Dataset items
+===+

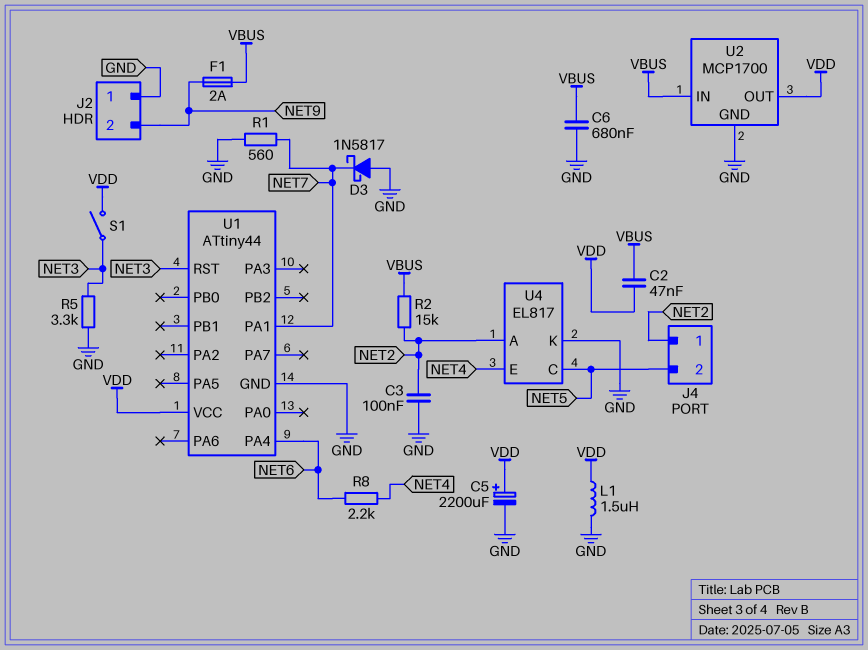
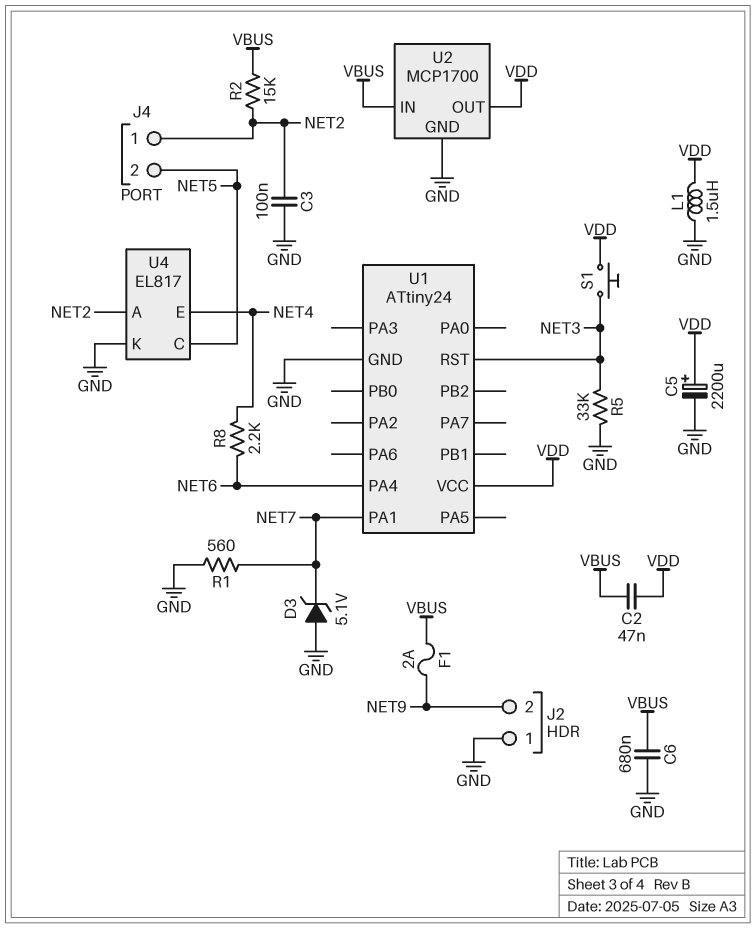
D3: schottky 1N5817 (A GND, K NET7) -> zener 5.1V (A GND, K NET7)
R5: 3.3k (GND, NET3) -> 33k (GND, NET3)
S1: switch (NET3, VDD) -> button (NET3, VDD)
U1: ATtiny44 -> ATtiny24

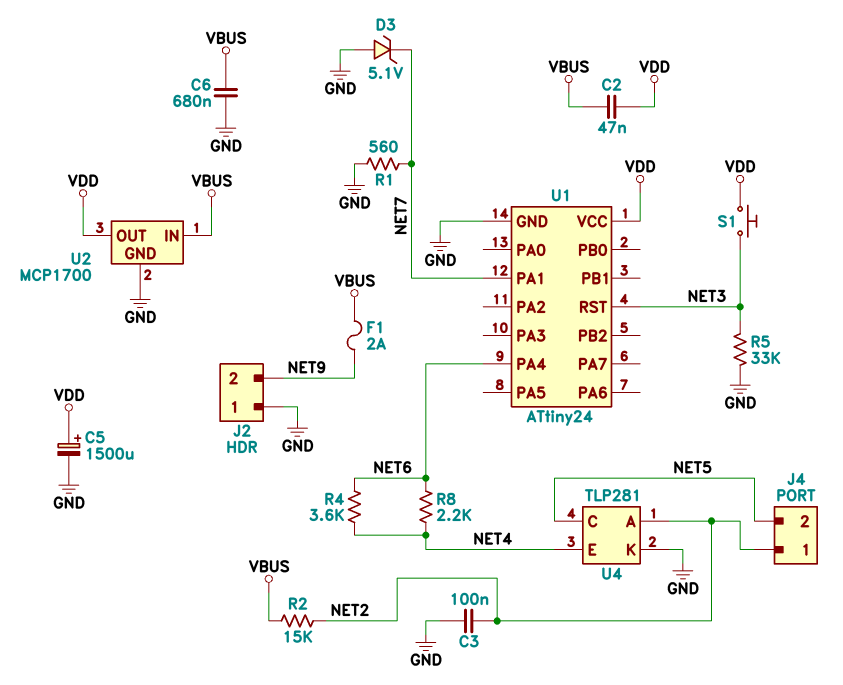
C5: 2200uF (plus VDD, minus GND) -> 1500uF (plus VDD, minus GND)
L1: 1.5uH (GND, VDD) -> none
R4: none -> 3.6k (NET4, NET6)
U4: EL817 -> TLP281

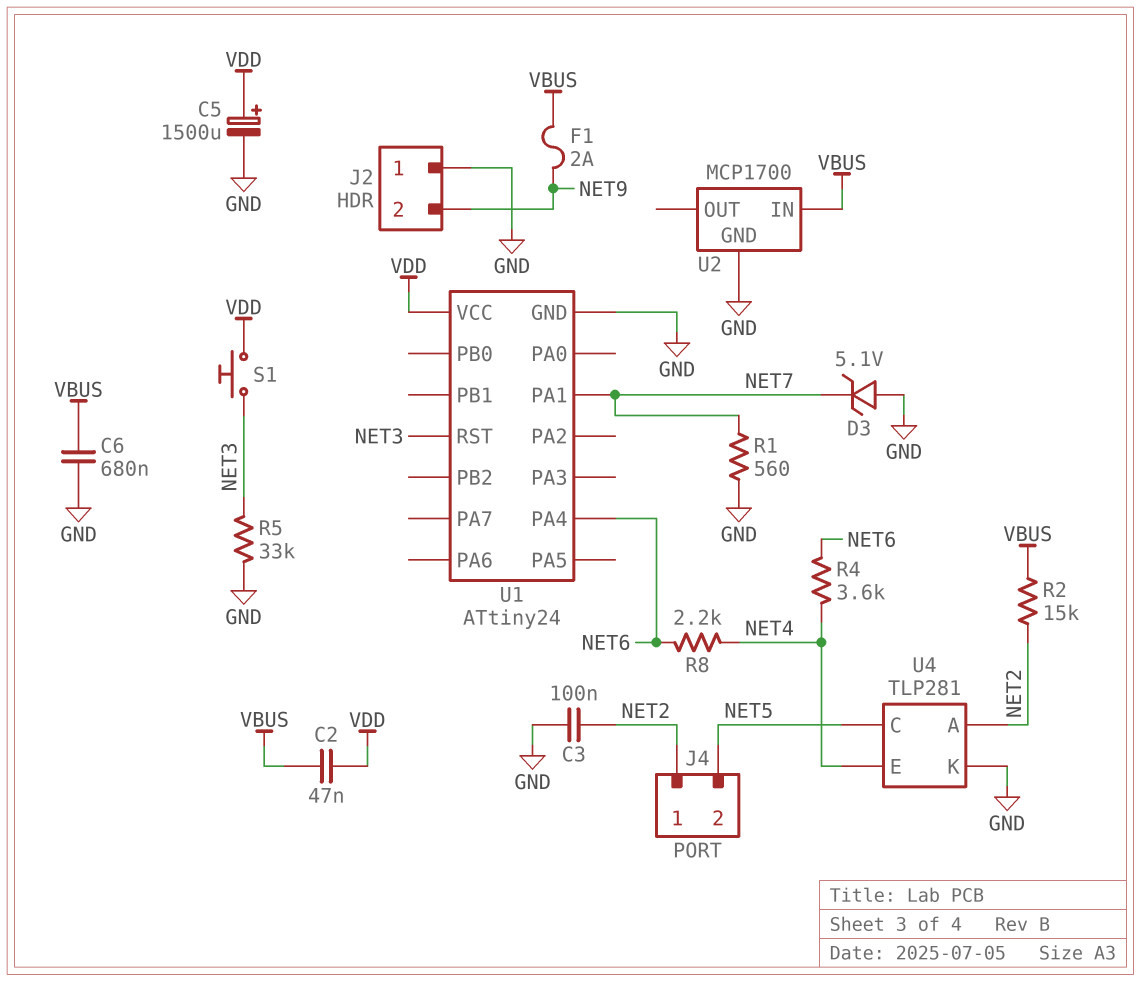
U2 pin OUT: VDD -> none

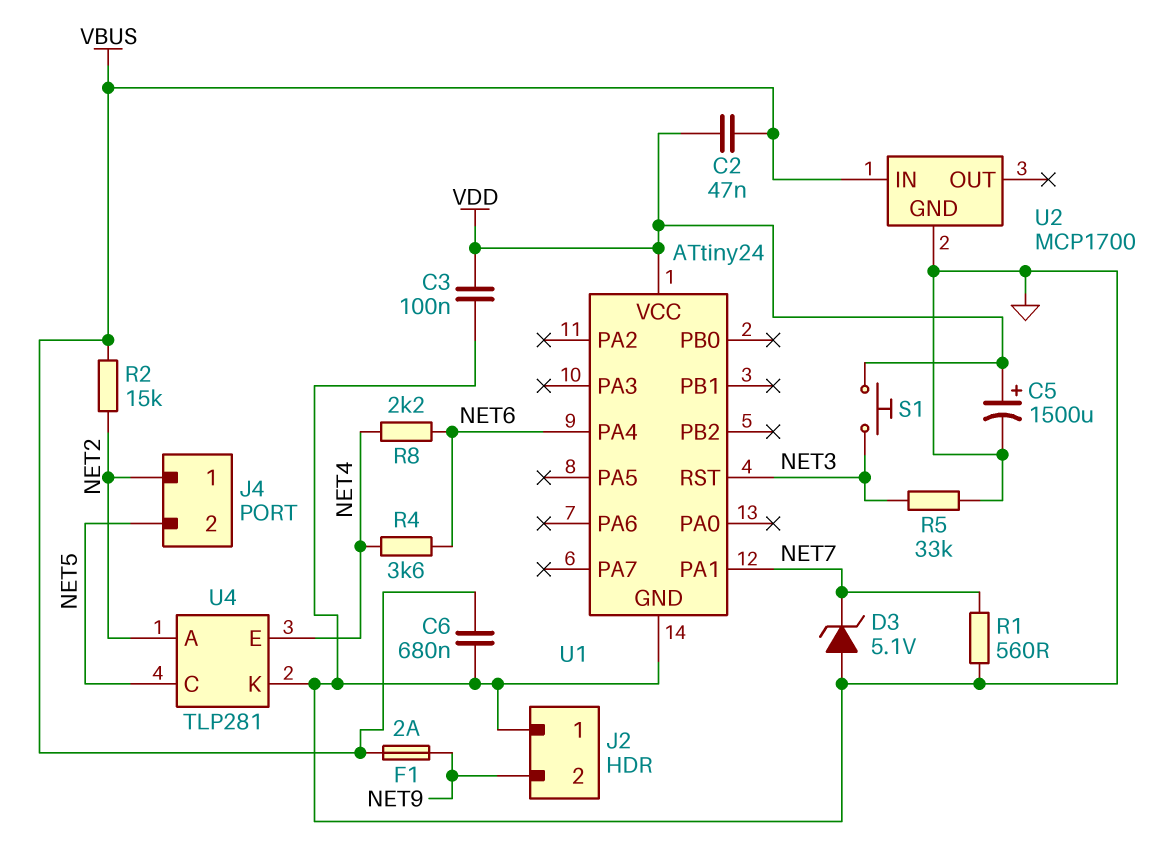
C3: 100nF (GND, NET2) -> 100nF (GND, VDD)

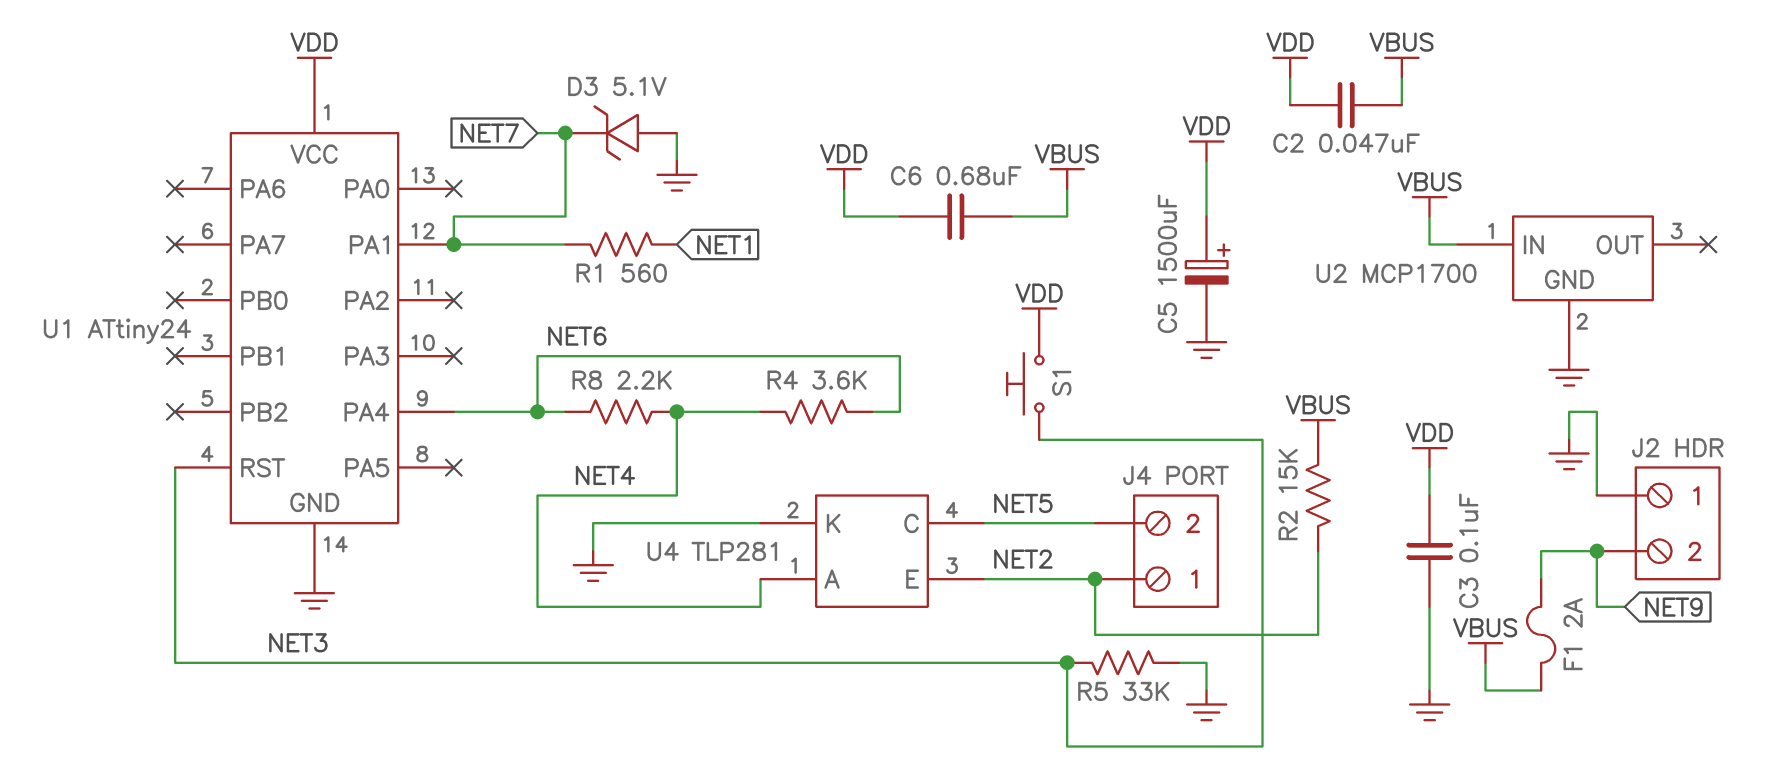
C6: 680nF (GND, VBUS) -> 680nF (VBUS, VDD)
R1: 560 (GND, NET7) -> 560 (NET1, NET7)
U4 pin A: NET2 -> NET4
U4 pin E: NET4 -> NET2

+===+

• _Work request_
When pictures appear among the entries, skip them and copy all remaining text precisely.

• _Exercise output_
D3: schottky 1N5817 (A GND, K NET7) -> zener 5.1V (A GND, K NET7)
R5: 3.3k (GND, NET3) -> 33k (GND, NET3)
S1: switch (NET3, VDD) -> button (NET3, VDD)
U1: ATtiny44 -> ATtiny24

C5: 2200uF (plus VDD, minus GND) -> 1500uF (plus VDD, minus GND)
L1: 1.5uH (GND, VDD) -> none
R4: none -> 3.6k (NET4, NET6)
U4: EL817 -> TLP281

U2 pin OUT: VDD -> none

C3: 100nF (GND, NET2) -> 100nF (GND, VDD)

C6: 680nF (GND, VBUS) -> 680nF (VBUS, VDD)
R1: 560 (GND, NET7) -> 560 (NET1, NET7)
U4 pin A: NET2 -> NET4
U4 pin E: NET4 -> NET2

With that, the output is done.